**Data segment**
= Beginning of Section =

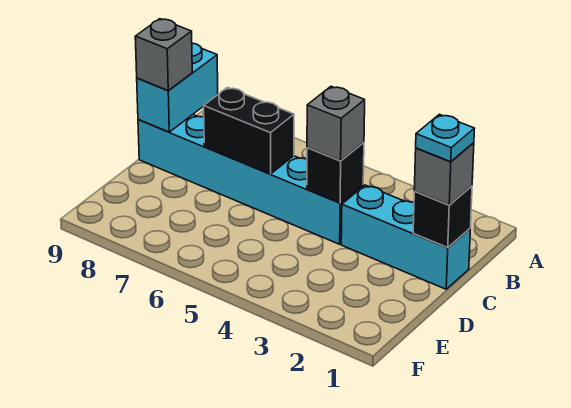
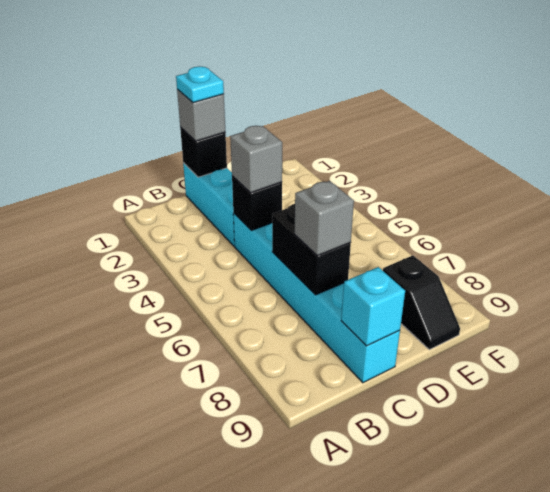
cyan brick B9:C9 level 2 -> cyan brick C9 level 2
grey brick C9 level 3 -> grey brick C7 level 3
none -> black slope E8:E9 level 1 top 8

= End of Section =

**What you are asked to do**
Give back the full listing above word for word, and let no picture through.

**Exercise solution**
cyan brick B9:C9 level 2 -> cyan brick C9 level 2
grey brick C9 level 3 -> grey brick C7 level 3
none -> black slope E8:E9 level 1 top 8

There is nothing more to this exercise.